PROMPT: Your task is to filter the entries and copy every line containing the string "DGND".

++++ ENTRIES PROVIDED ++++

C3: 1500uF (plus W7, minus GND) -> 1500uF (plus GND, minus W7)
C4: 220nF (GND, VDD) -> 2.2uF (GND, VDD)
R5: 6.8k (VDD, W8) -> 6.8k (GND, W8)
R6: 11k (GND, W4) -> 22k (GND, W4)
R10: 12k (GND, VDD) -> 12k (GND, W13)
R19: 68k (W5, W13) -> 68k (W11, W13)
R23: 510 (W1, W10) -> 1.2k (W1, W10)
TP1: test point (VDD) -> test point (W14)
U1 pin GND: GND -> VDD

++++
++++ ENTRIES PROVIDED ++++

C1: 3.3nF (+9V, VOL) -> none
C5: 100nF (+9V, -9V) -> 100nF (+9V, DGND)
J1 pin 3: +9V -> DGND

++++
++++ ENTRIES PROVIDED ++++

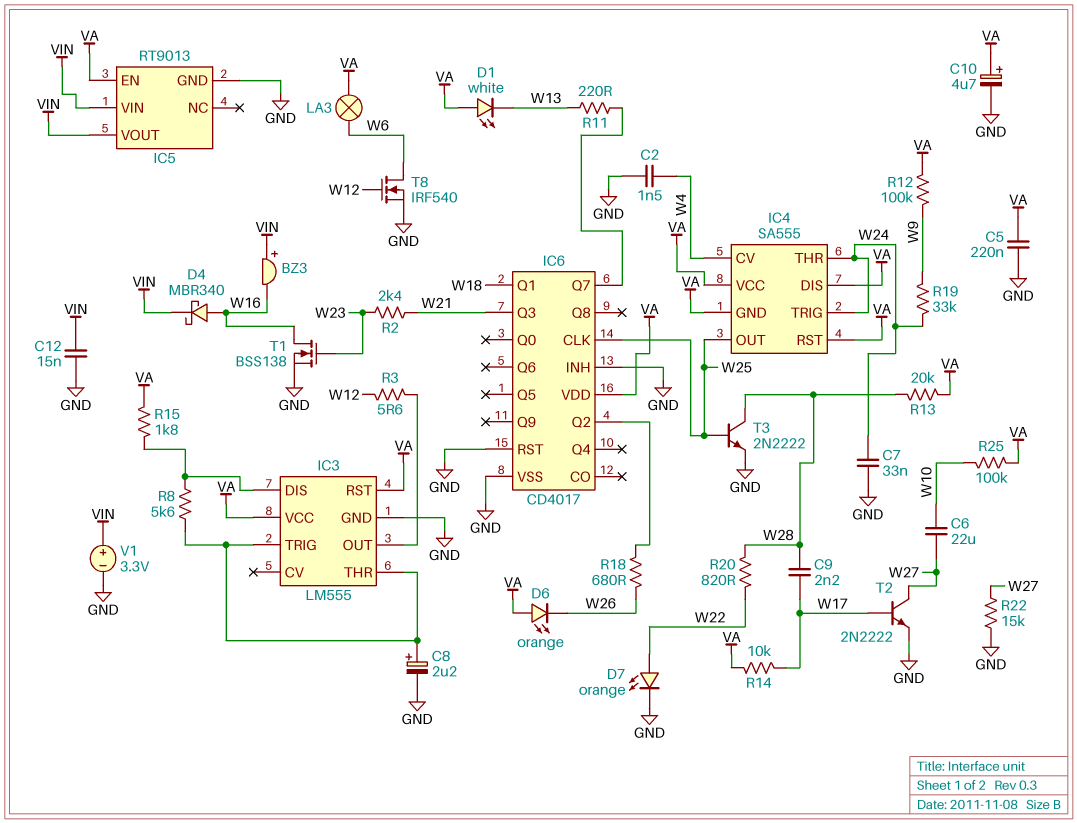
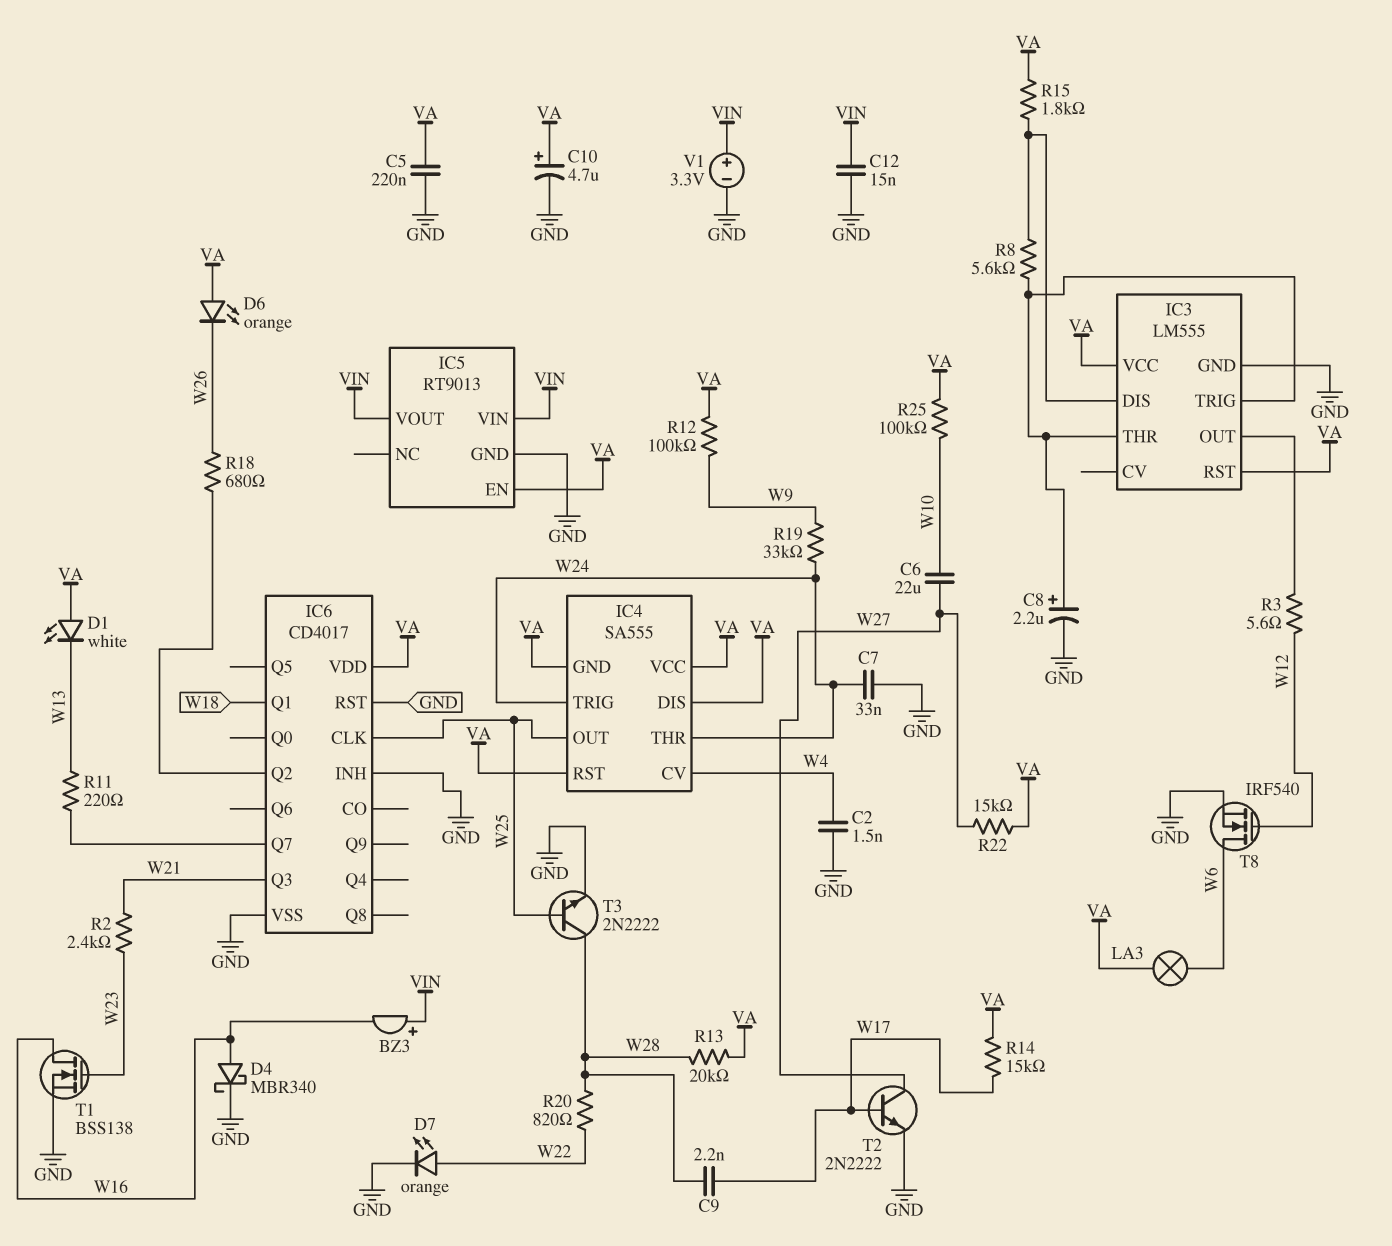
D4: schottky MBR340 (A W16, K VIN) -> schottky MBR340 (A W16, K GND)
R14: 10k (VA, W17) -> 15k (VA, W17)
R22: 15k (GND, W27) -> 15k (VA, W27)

++++

OUTPUT FOR THIS TASK:
C5: 100nF (+9V, -9V) -> 100nF (+9V, DGND)
J1 pin 3: +9V -> DGND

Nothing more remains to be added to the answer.